▸ WORK ORDER
In the copy, every line of the material that follows must appear exactly, and no pictures should.

RECORDS SUPPLIED section start

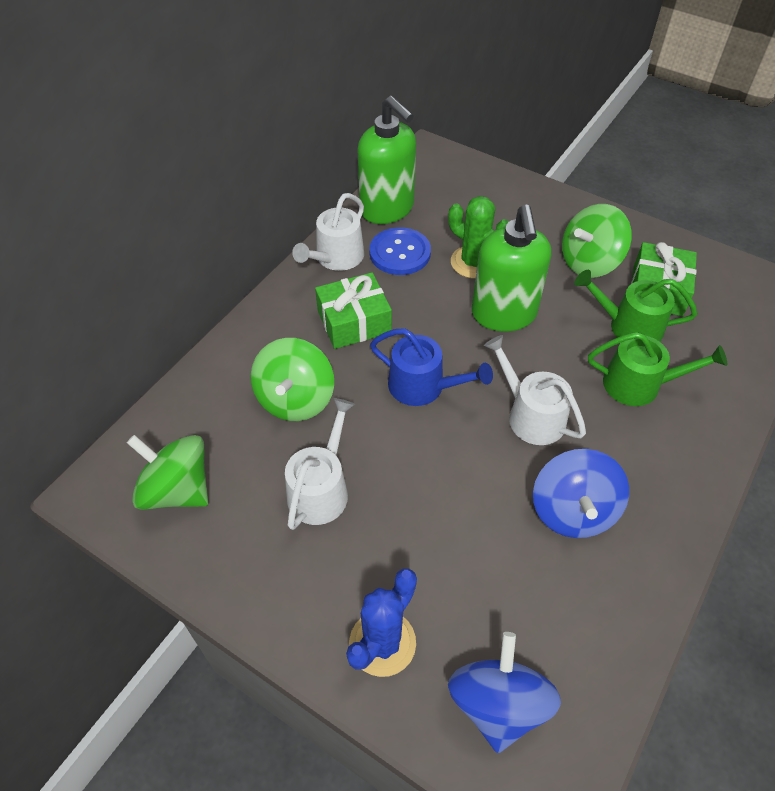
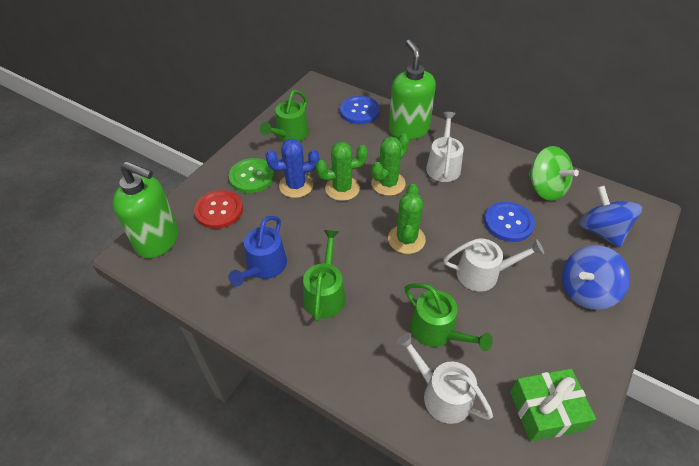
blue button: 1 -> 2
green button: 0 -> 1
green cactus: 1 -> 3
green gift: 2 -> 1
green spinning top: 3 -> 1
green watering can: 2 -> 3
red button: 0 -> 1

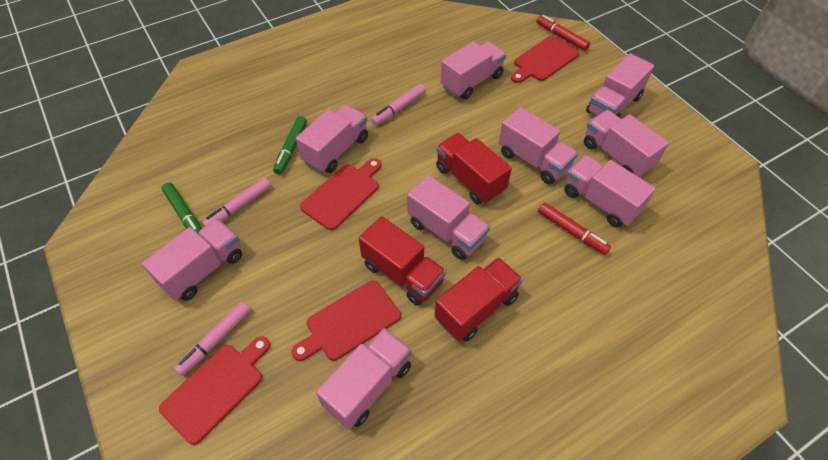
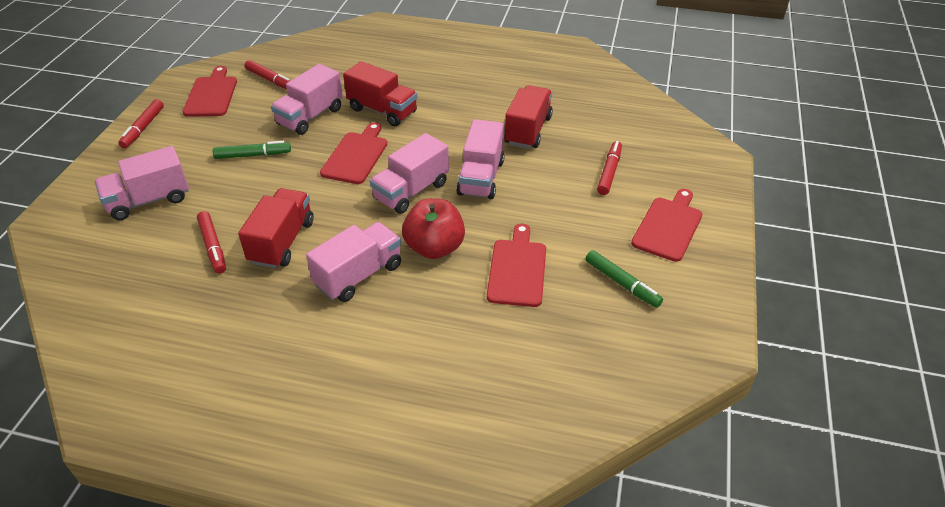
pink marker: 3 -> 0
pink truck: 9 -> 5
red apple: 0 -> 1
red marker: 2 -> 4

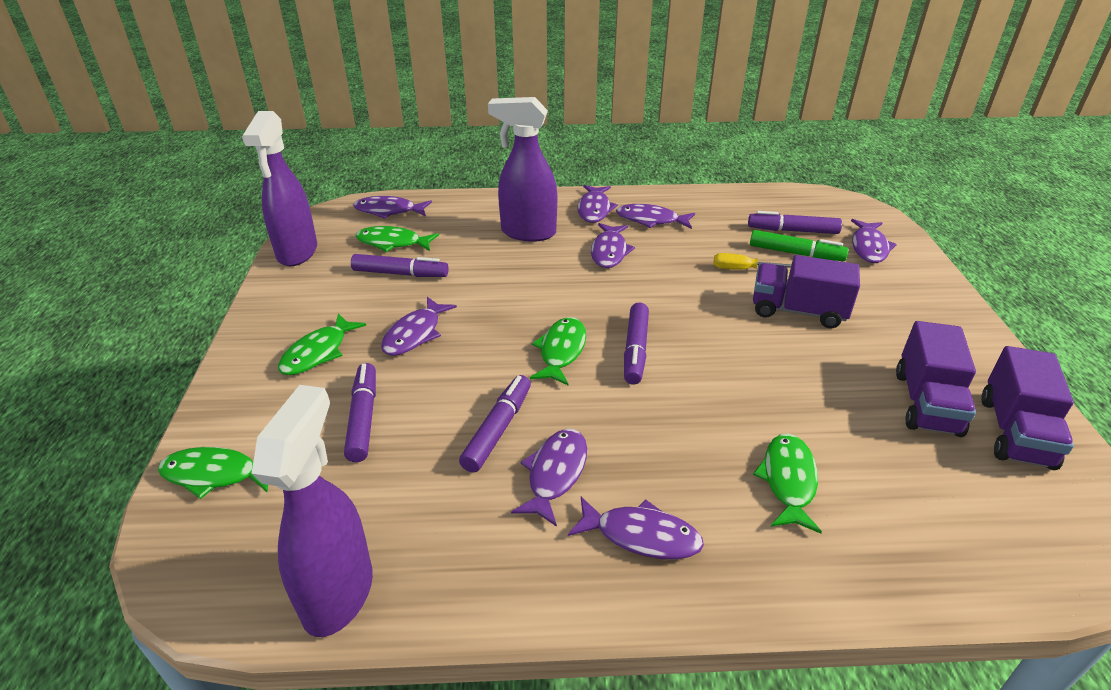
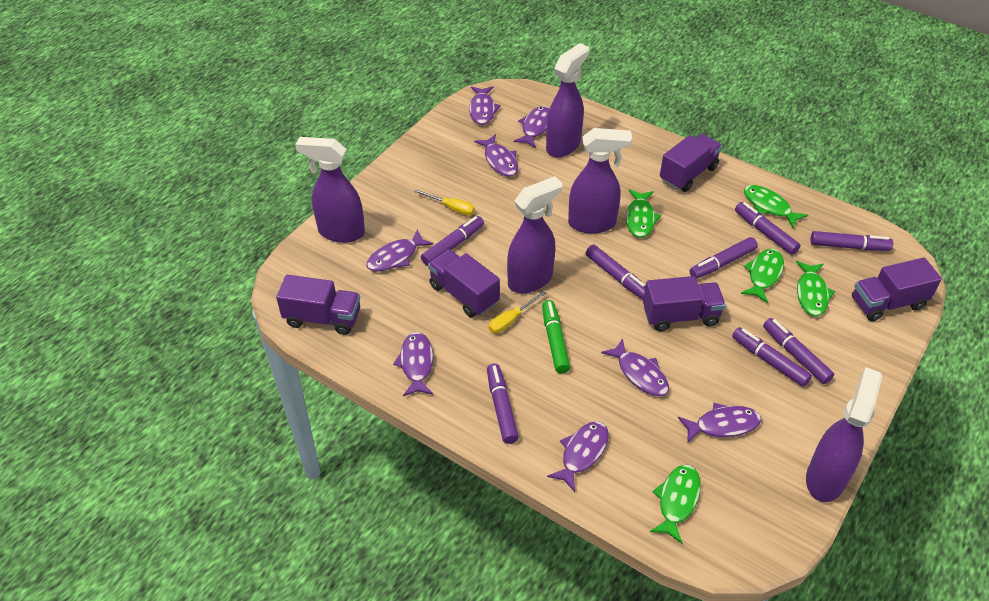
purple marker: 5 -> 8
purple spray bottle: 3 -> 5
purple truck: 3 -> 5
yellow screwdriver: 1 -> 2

RECORDS SUPPLIED section end

▸ RESPONSE
blue button: 1 -> 2
green button: 0 -> 1
green cactus: 1 -> 3
green gift: 2 -> 1
green spinning top: 3 -> 1
green watering can: 2 -> 3
red button: 0 -> 1

pink marker: 3 -> 0
pink truck: 9 -> 5
red apple: 0 -> 1
red marker: 2 -> 4

purple marker: 5 -> 8
purple spray bottle: 3 -> 5
purple truck: 3 -> 5
yellow screwdriver: 1 -> 2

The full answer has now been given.